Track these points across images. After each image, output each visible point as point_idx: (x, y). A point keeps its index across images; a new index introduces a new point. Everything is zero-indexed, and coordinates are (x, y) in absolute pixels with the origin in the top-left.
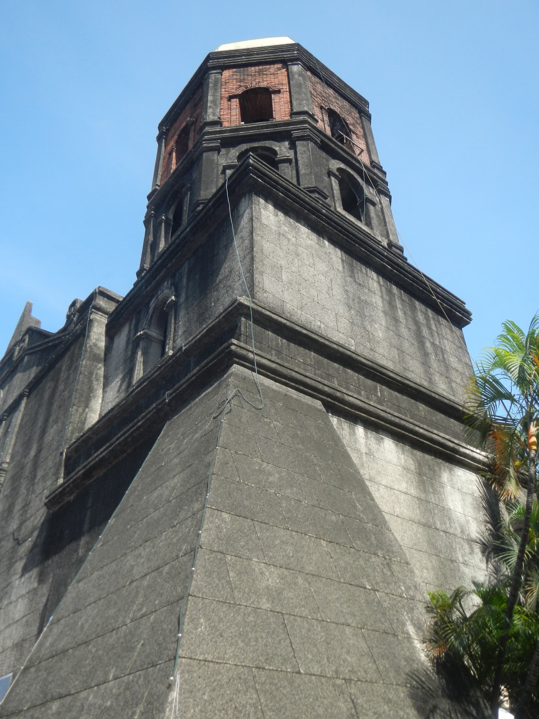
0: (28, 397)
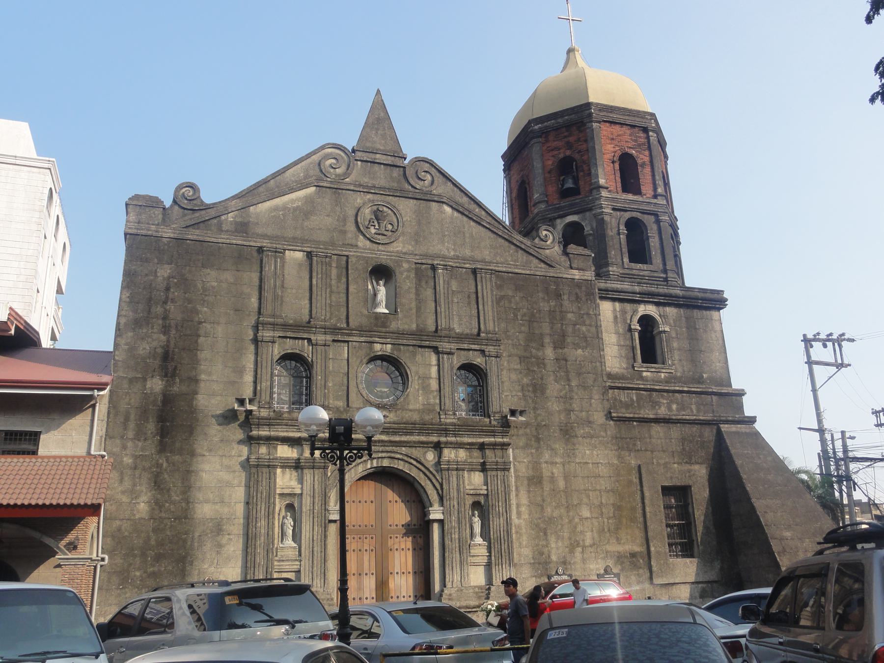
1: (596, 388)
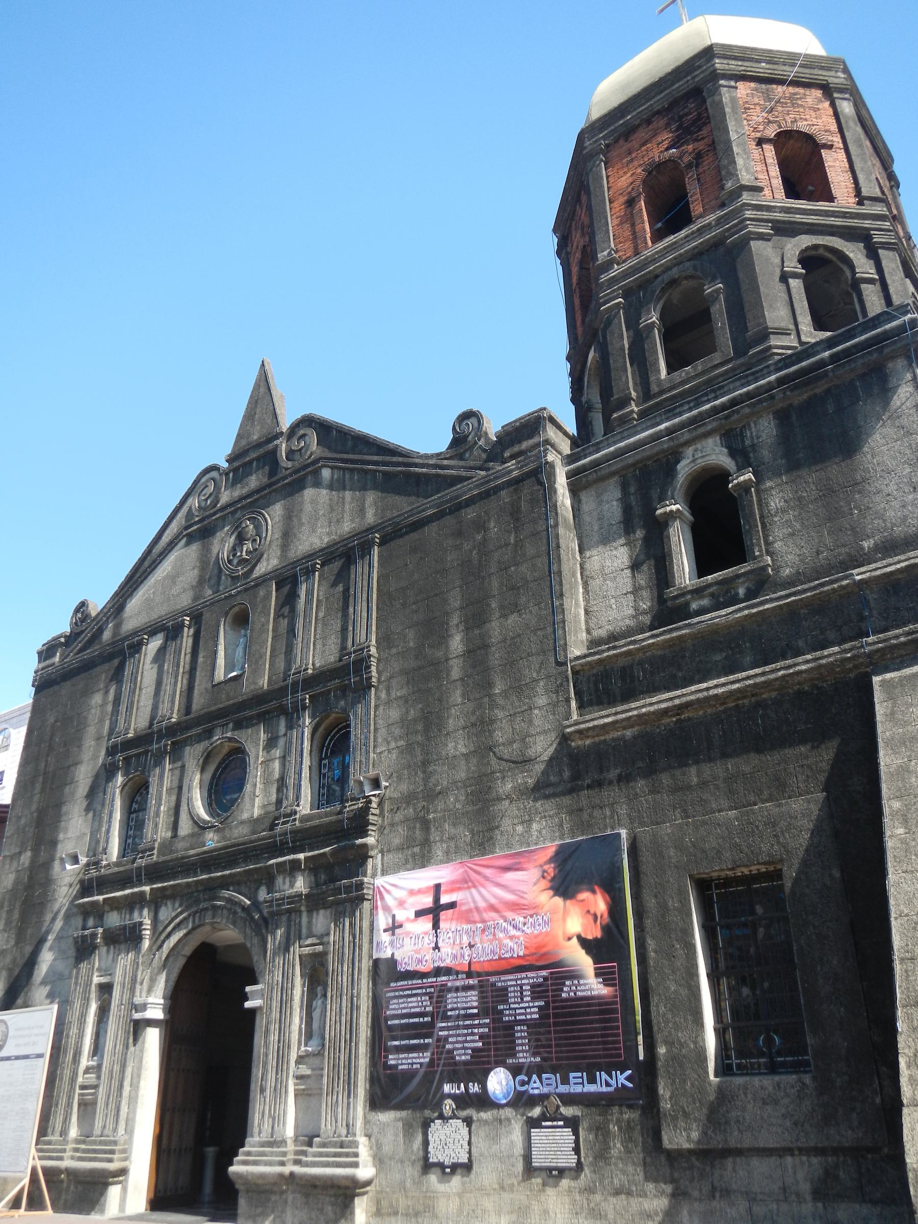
0: (380, 545)
1: (542, 683)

+ + + +

Rewrite the listing above as a JSON list of strings with one string per line. Skip blank lines and leave out the picture lines.

[
  "Track these points across images. After each image, output each visible point as point_idx: (x, y). A point keeps its index across images; a new index introduces a new point. Everything is zero-indexed, and coordinates are (x, y) in absolute pixels with the origin in the top-left.",
  "0: (28, 397)",
  "1: (596, 388)",
  "0: (380, 545)",
  "1: (542, 683)"
]